Start of Block
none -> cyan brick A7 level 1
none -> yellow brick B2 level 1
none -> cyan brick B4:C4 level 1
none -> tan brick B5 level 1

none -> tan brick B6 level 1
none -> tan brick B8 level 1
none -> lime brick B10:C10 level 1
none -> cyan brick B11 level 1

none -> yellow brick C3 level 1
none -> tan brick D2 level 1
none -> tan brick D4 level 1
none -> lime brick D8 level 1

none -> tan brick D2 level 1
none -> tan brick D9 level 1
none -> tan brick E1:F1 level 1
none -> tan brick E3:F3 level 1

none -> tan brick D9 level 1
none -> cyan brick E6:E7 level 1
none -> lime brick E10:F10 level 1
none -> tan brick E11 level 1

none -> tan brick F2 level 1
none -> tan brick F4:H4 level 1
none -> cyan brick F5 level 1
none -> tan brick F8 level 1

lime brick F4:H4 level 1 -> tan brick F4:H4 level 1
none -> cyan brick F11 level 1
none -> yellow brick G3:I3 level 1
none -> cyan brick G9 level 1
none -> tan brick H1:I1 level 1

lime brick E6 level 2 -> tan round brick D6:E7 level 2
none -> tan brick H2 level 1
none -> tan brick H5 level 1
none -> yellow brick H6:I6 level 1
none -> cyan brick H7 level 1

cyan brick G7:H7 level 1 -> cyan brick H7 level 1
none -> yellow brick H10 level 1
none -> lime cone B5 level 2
End of Block
**Task description**:
Beginning at the first line above, repeat exactly until the line containing "lime brick F4:H4", which is included.

**Expected answer**:
none -> cyan brick A7 level 1
none -> yellow brick B2 level 1
none -> cyan brick B4:C4 level 1
none -> tan brick B5 level 1

none -> tan brick B6 level 1
none -> tan brick B8 level 1
none -> lime brick B10:C10 level 1
none -> cyan brick B11 level 1

none -> yellow brick C3 level 1
none -> tan brick D2 level 1
none -> tan brick D4 level 1
none -> lime brick D8 level 1

none -> tan brick D2 level 1
none -> tan brick D9 level 1
none -> tan brick E1:F1 level 1
none -> tan brick E3:F3 level 1

none -> tan brick D9 level 1
none -> cyan brick E6:E7 level 1
none -> lime brick E10:F10 level 1
none -> tan brick E11 level 1

none -> tan brick F2 level 1
none -> tan brick F4:H4 level 1
none -> cyan brick F5 level 1
none -> tan brick F8 level 1

lime brick F4:H4 level 1 -> tan brick F4:H4 level 1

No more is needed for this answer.